Work to complete: Retype the following records exactly and exclude the pictures.
━━━━━ Input data ━━━━━
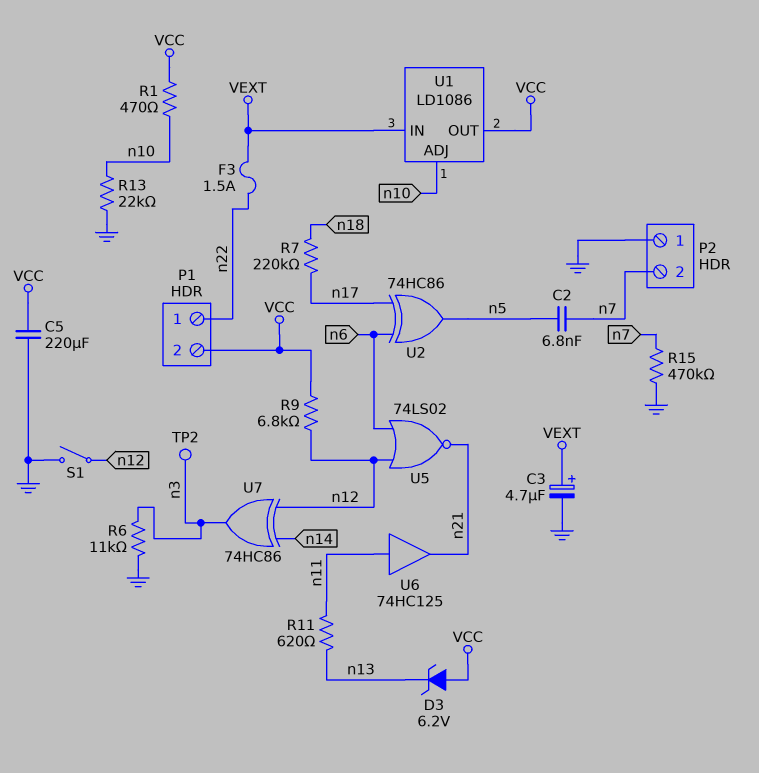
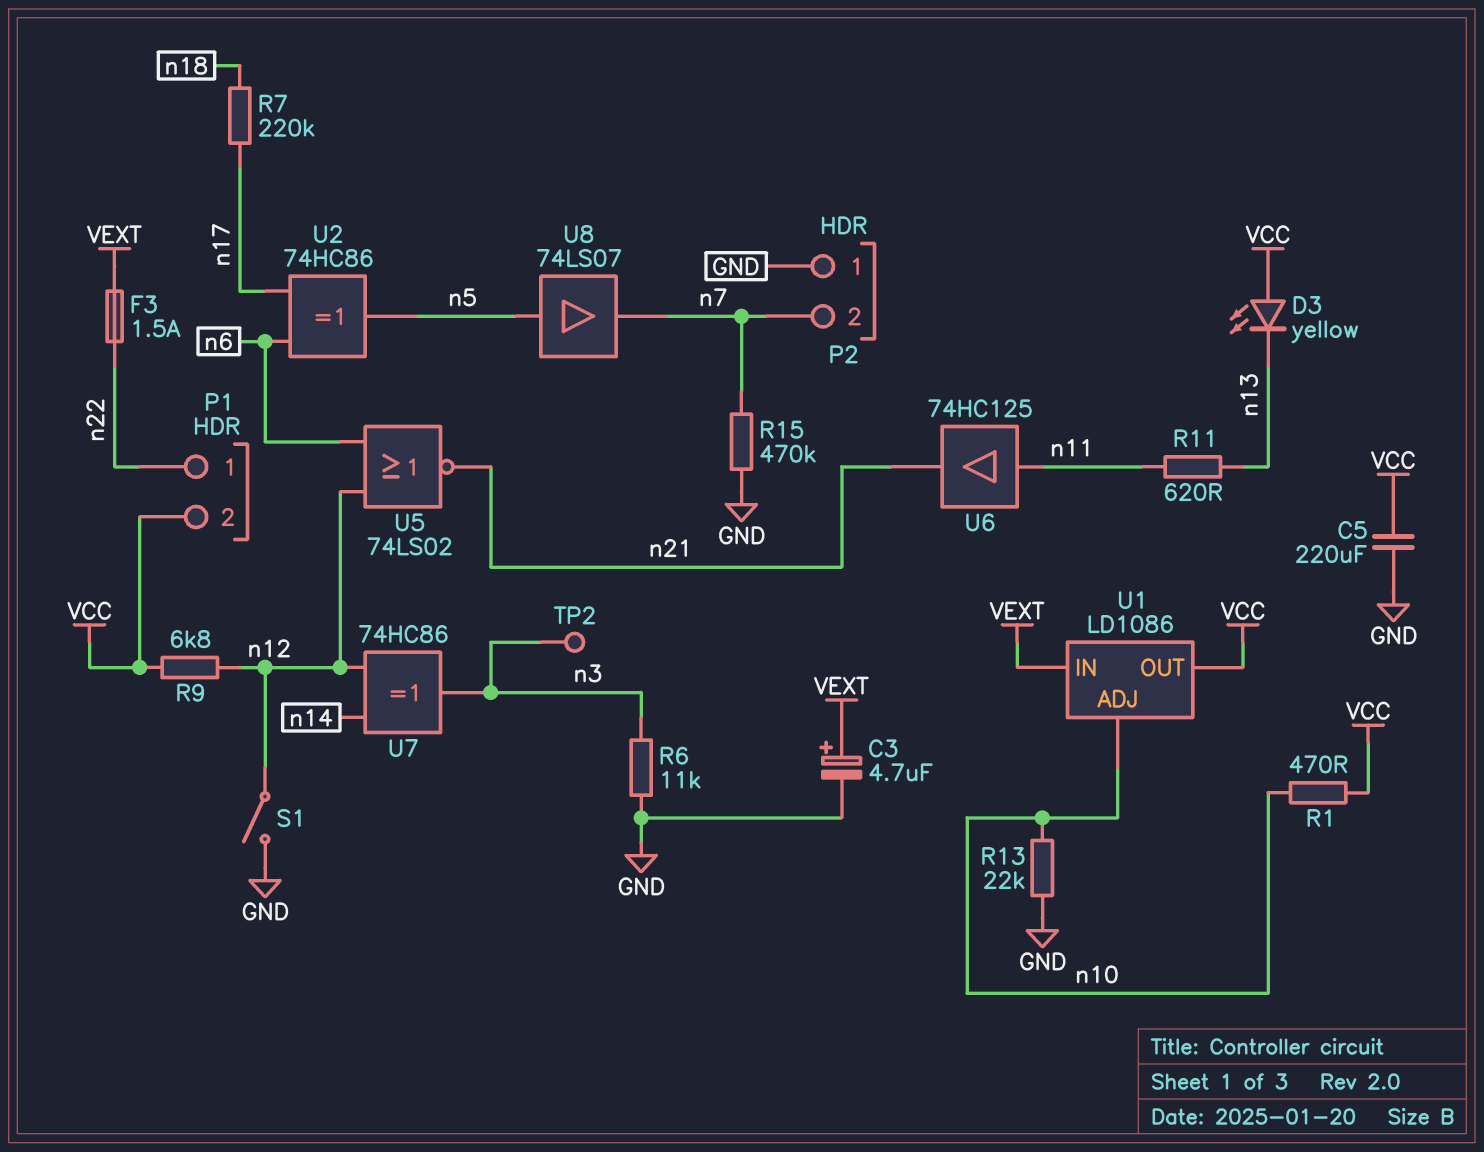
C2: 6.8nF (n5, n7) -> none
D3: zener 6.2V (A VCC, K n13) -> LED yellow (A VCC, K n13)
U8: none -> buffer 74LS07 (in n5, out n7)

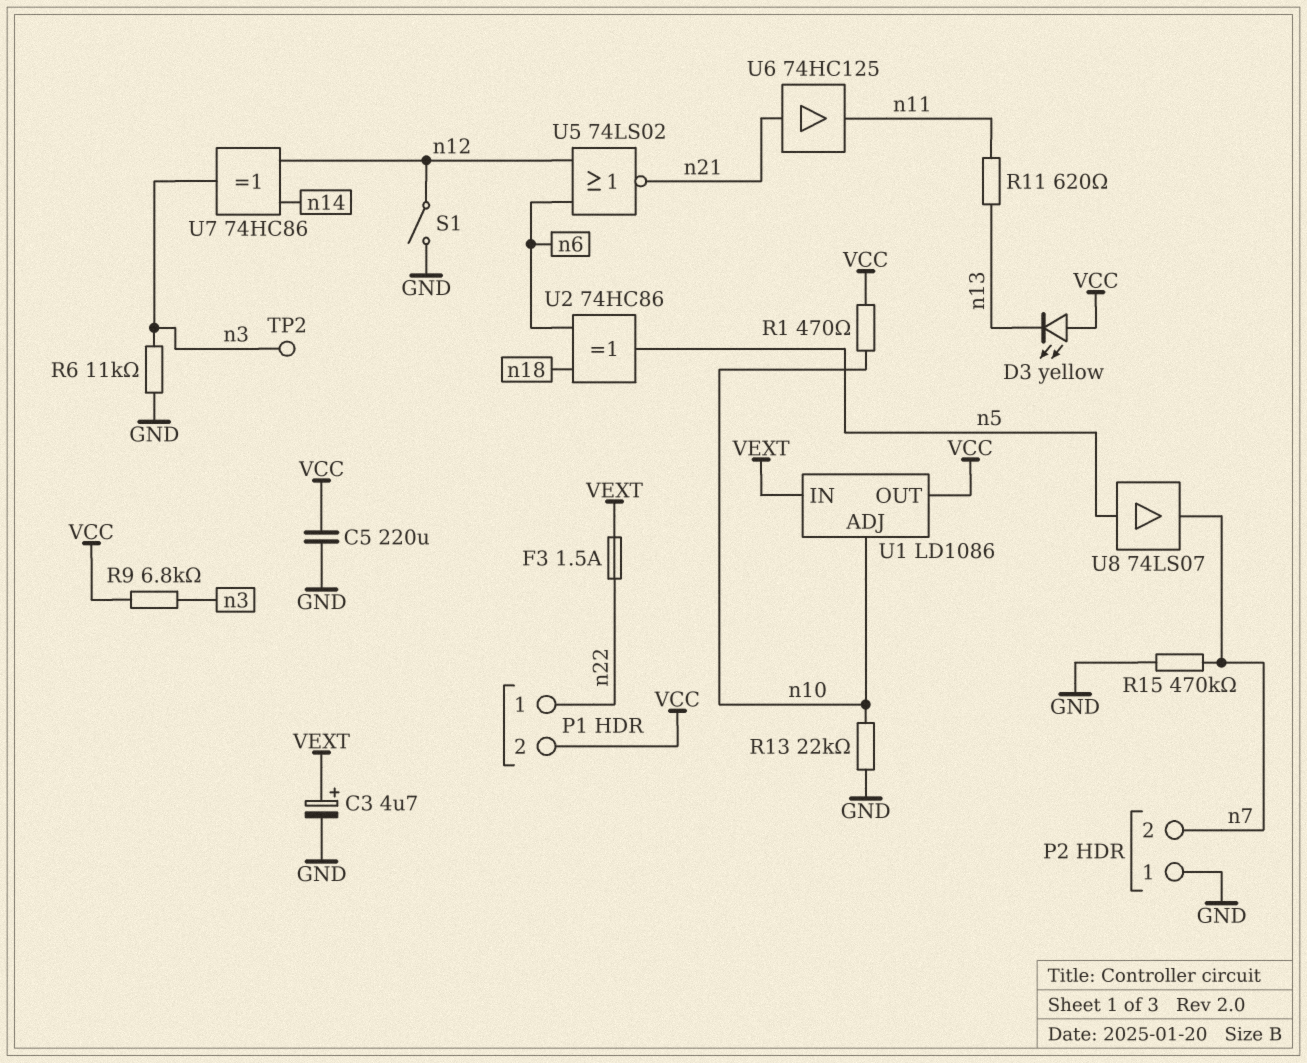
R7: 220k (n17, n18) -> none
R9: 6.8k (VCC, n12) -> 6.8k (VCC, n3)
U2: XOR 74HC86 (in n6, in n17, out n5) -> XOR 74HC86 (in n6, in n18, out n5)
U6: buffer 74HC125 (in n11, out n21) -> buffer 74HC125 (in n21, out n11)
━━━━━
Written solution:
C2: 6.8nF (n5, n7) -> none
D3: zener 6.2V (A VCC, K n13) -> LED yellow (A VCC, K n13)
U8: none -> buffer 74LS07 (in n5, out n7)

R7: 220k (n17, n18) -> none
R9: 6.8k (VCC, n12) -> 6.8k (VCC, n3)
U2: XOR 74HC86 (in n6, in n17, out n5) -> XOR 74HC86 (in n6, in n18, out n5)
U6: buffer 74HC125 (in n11, out n21) -> buffer 74HC125 (in n21, out n11)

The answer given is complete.